Work to be completed.
Present the data below as a numbered list, one line per item, skipping blank lines and leaving out the pictures.

** START **

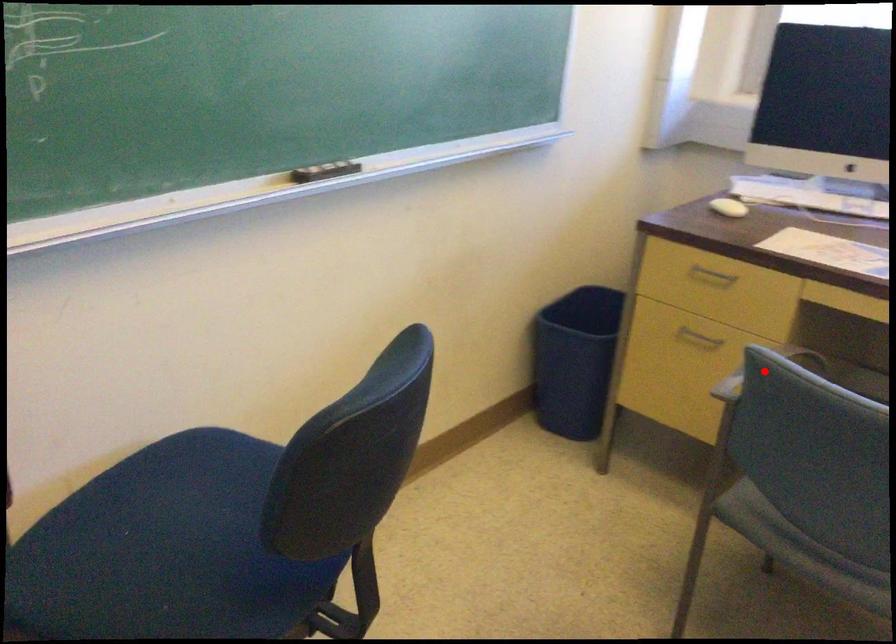
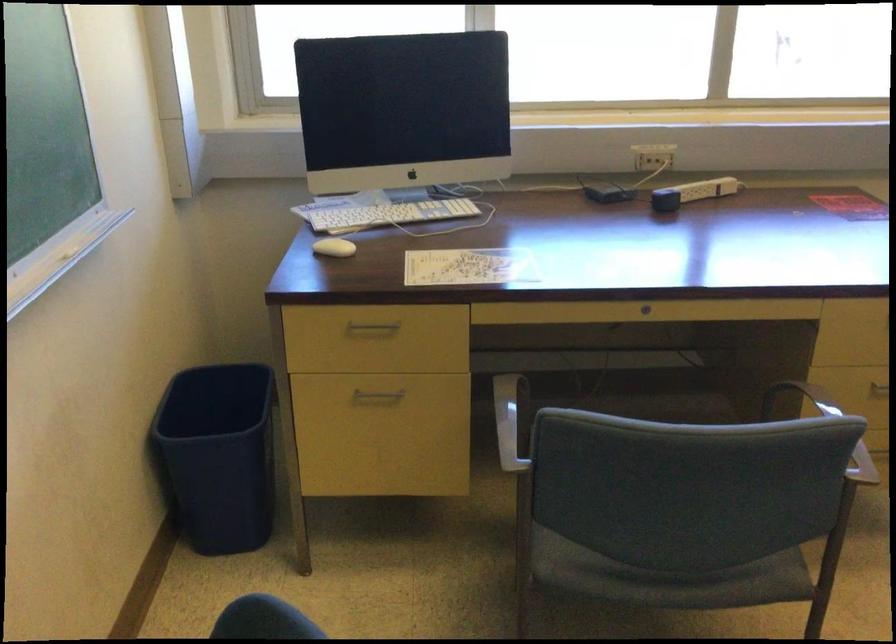
Where in the second image is the point corresponding to the highlighted location from the first image?

(511, 421)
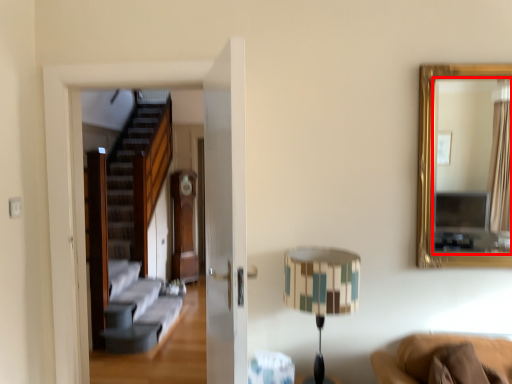
Question: From the image's perspective, where is mirror (annotated by the red box) located in relation to table lamp in the image?

Choices:
 (A) above
 (B) below

Answer: (A)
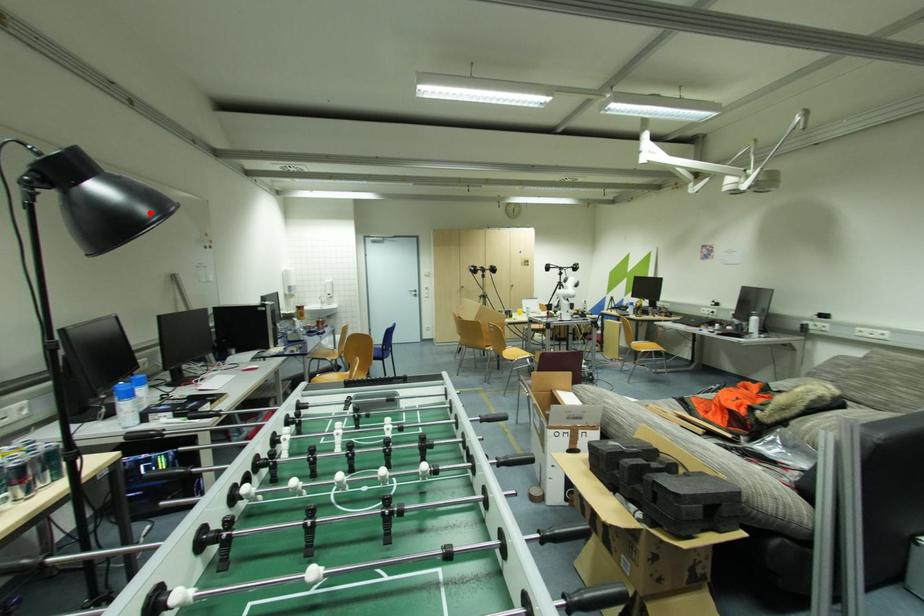
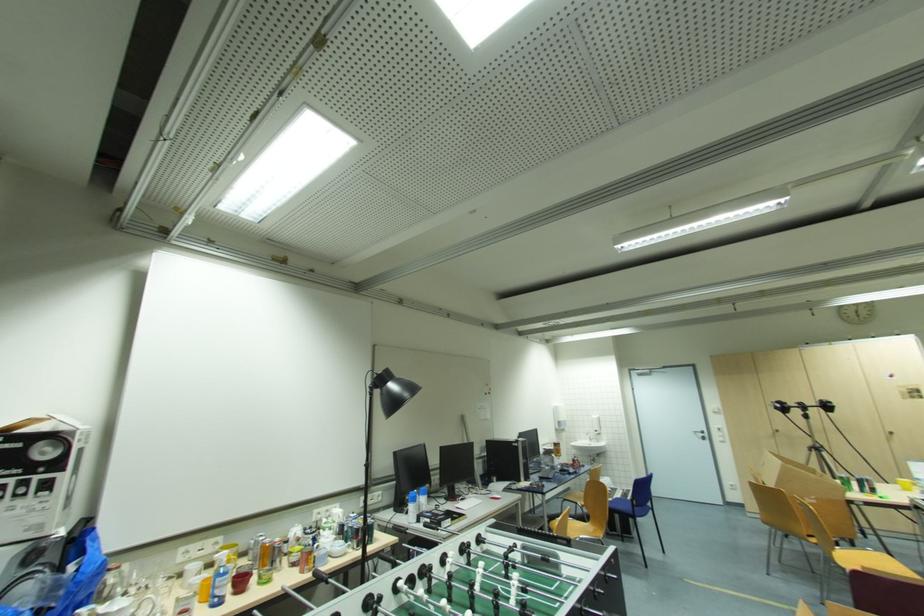
Locate, in the second image, the point that corresponds to the highlighted location in the first image.

(409, 395)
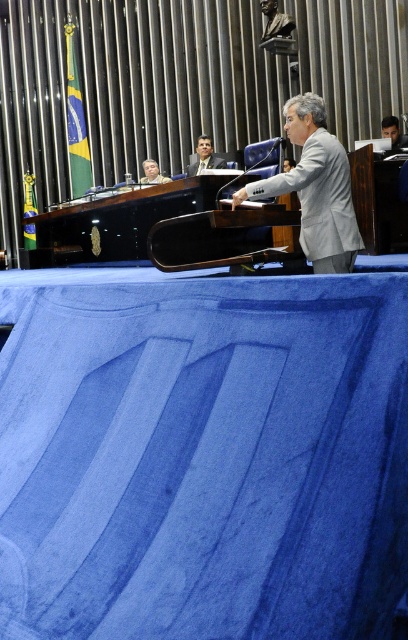
Does matte black laptop at upper right have a greater width compared to matte black laptop at upper center?

Yes.

Does matte black laptop at upper right appear under matte black laptop at upper center?

→ Actually, matte black laptop at upper right is above matte black laptop at upper center.

Is point (396, 129) positioned in front of point (150, 168)?

Yes, point (396, 129) is in front of point (150, 168).

Where is `matte black laptop at upper right`? matte black laptop at upper right is located at coordinates (392, 132).

Is blue fabric ramp at center positioned in front of matte black laptop at upper center?

Yes.

Looking at this image, can you confirm if blue fabric ramp at center is positioned below matte black laptop at upper center?

Yes.

Between point (190, 556) and point (159, 179), which one is positioned behind?

Point (159, 179)

You are a GUI agent. You are given a task and a screenshot of the screen. Output one action in this format:
    pyautogui.click(x=<x>, y=<y>)
    Task: Click on the blue fabric ramp at center
    This screenshot has height=640, width=408.
    Given the screenshot: What is the action you would take?
    pyautogui.click(x=204, y=458)

Can you confirm if matte black suit at upper center is shorter than matte black laptop at upper center?

Correct, matte black suit at upper center is not as tall as matte black laptop at upper center.

Measure the distance between point [208,138] and camera.

Point [208,138] is 10.09 meters away from camera.

Looking at this image, who is more distant from viewer, (208, 147) or (142, 163)?

Point (142, 163)

Image resolution: width=408 pixels, height=640 pixels. Identify the location of matte black suit at upper center. (206, 156).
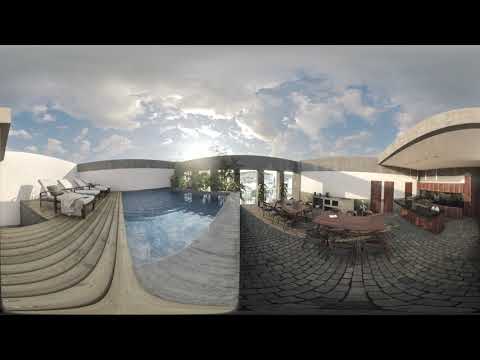
The image size is (480, 360). Find the location of `wall`. wall is located at coordinates (129, 178).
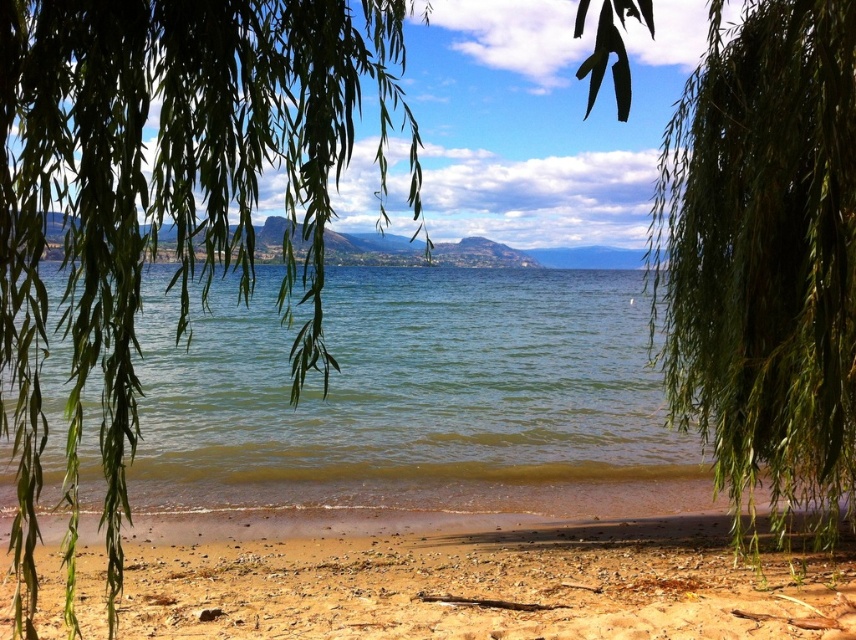
You are standing at the edge of the brown sandy beach at lower center and want to see the distant mountains. Can you see them clearly through the green leafy tree at center?

The green leafy tree at center is positioned over brown sandy beach at lower center, so it may block your view of the distant mountains.

You are standing at the lakeside and see the point marked as point [765,257]. Which object does this point correspond to?

The point [765,257] corresponds to the green leafy branch at center.

You are standing at the lakeside and see the green leafy tree at center and the green leafy branch at center. Which one is closer to you?

The green leafy tree at center is closer to you because it is in front of the green leafy branch at center.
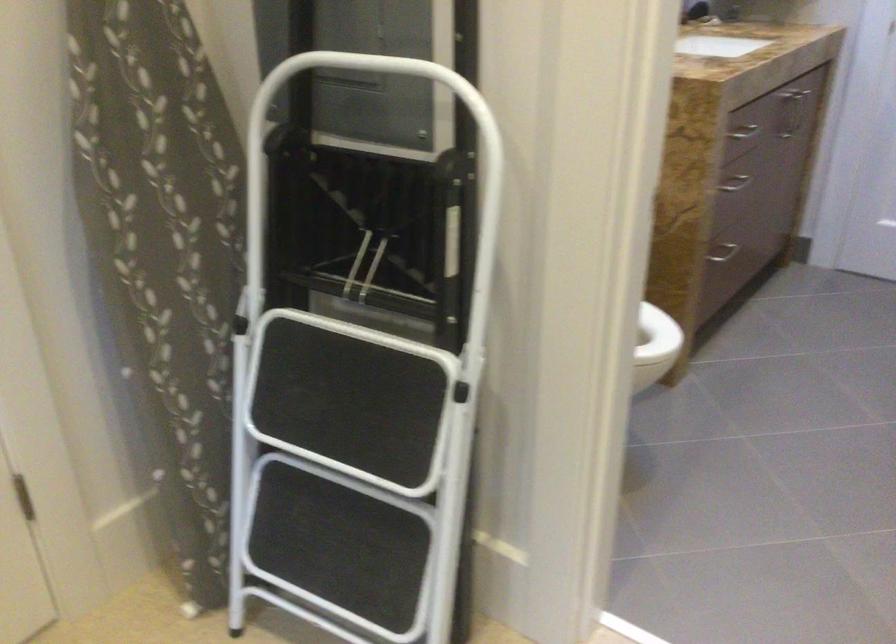
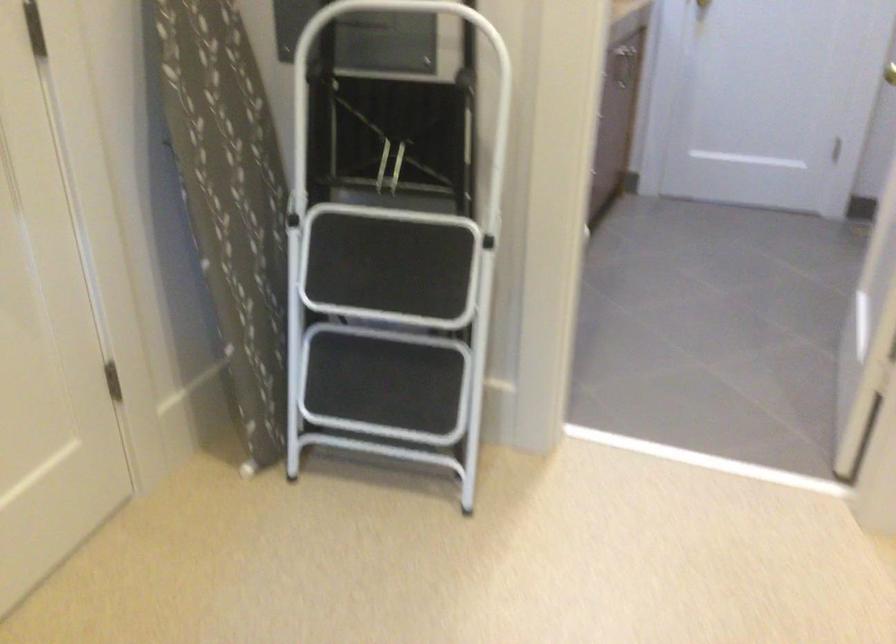
In the second image, find the point that corresponds to [177,292] in the first image.

(229, 199)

** END **

Solved problem.
1. Where in the second image is the point corresponding to the highlighted location from the first image?
2. (511, 421)
3. Question: From the image's perspective, where is mirror (annotated by the red box) located in relation to table lamp in the image?
4. Choices:
5.  (A) above
6.  (B) below
7. Answer: (A)
8. Locate, in the second image, the point that corresponds to the highlighted location in the first image.
9. (409, 395)
10. Does matte black laptop at upper right have a greater width compared to matte black laptop at upper center?
11. Yes.
12. Does matte black laptop at upper right appear under matte black laptop at upper center?
13. → Actually, matte black laptop at upper right is above matte black laptop at upper center.
14. Is point (396, 129) positioned in front of point (150, 168)?
15. Yes, point (396, 129) is in front of point (150, 168).
16. Where is `matte black laptop at upper right`? matte black laptop at upper right is located at coordinates (392, 132).
17. Is blue fabric ramp at center positioned in front of matte black laptop at upper center?
18. Yes.
19. Looking at this image, can you confirm if blue fabric ramp at center is positioned below matte black laptop at upper center?
20. Yes.
21. Between point (190, 556) and point (159, 179), which one is positioned behind?
22. Point (159, 179)
23. You are a GUI agent. You are given a task and a screenshot of the screen. Output one action in this format:
24.     pyautogui.click(x=<x>, y=<y>)
25.     Task: Click on the blue fabric ramp at center
26.     This screenshot has height=640, width=408.
27.     Given the screenshot: What is the action you would take?
28.     pyautogui.click(x=204, y=458)
29. Can you confirm if matte black suit at upper center is shorter than matte black laptop at upper center?
30. Correct, matte black suit at upper center is not as tall as matte black laptop at upper center.
31. Measure the distance between point [208,138] and camera.
32. Point [208,138] is 10.09 meters away from camera.
33. Looking at this image, who is more distant from viewer, (208, 147) or (142, 163)?
34. Point (142, 163)
35. Image resolution: width=408 pixels, height=640 pixels. Identify the location of matte black suit at upper center. (206, 156).
36. The image size is (480, 360). Find the location of `wall`. wall is located at coordinates (129, 178).
37. You are standing at the edge of the brown sandy beach at lower center and want to see the distant mountains. Can you see them clearly through the green leafy tree at center?
38. The green leafy tree at center is positioned over brown sandy beach at lower center, so it may block your view of the distant mountains.
39. You are standing at the lakeside and see the point marked as point [765,257]. Which object does this point correspond to?
40. The point [765,257] corresponds to the green leafy branch at center.
41. You are standing at the lakeside and see the green leafy tree at center and the green leafy branch at center. Which one is closer to you?
42. The green leafy tree at center is closer to you because it is in front of the green leafy branch at center.
43. In the second image, find the point that corresponds to [177,292] in the first image.
44. (229, 199)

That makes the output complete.